Short exercise
Substitute "center point" for "midpoint" in the lines below and write them out again with nothing else changed.

Entries on target coordinates:
↓↓↓
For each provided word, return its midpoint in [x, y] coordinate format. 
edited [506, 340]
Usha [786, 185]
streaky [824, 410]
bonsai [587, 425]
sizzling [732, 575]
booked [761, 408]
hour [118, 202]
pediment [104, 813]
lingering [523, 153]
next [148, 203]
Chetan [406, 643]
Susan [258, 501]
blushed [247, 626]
↑↑↑
Task output
For each provided word, return its center point in [x, y] coordinate format. 
edited [506, 340]
Usha [786, 185]
streaky [824, 410]
bonsai [587, 425]
sizzling [732, 575]
booked [761, 408]
hour [118, 202]
pediment [104, 813]
lingering [523, 153]
next [148, 203]
Chetan [406, 643]
Susan [258, 501]
blushed [247, 626]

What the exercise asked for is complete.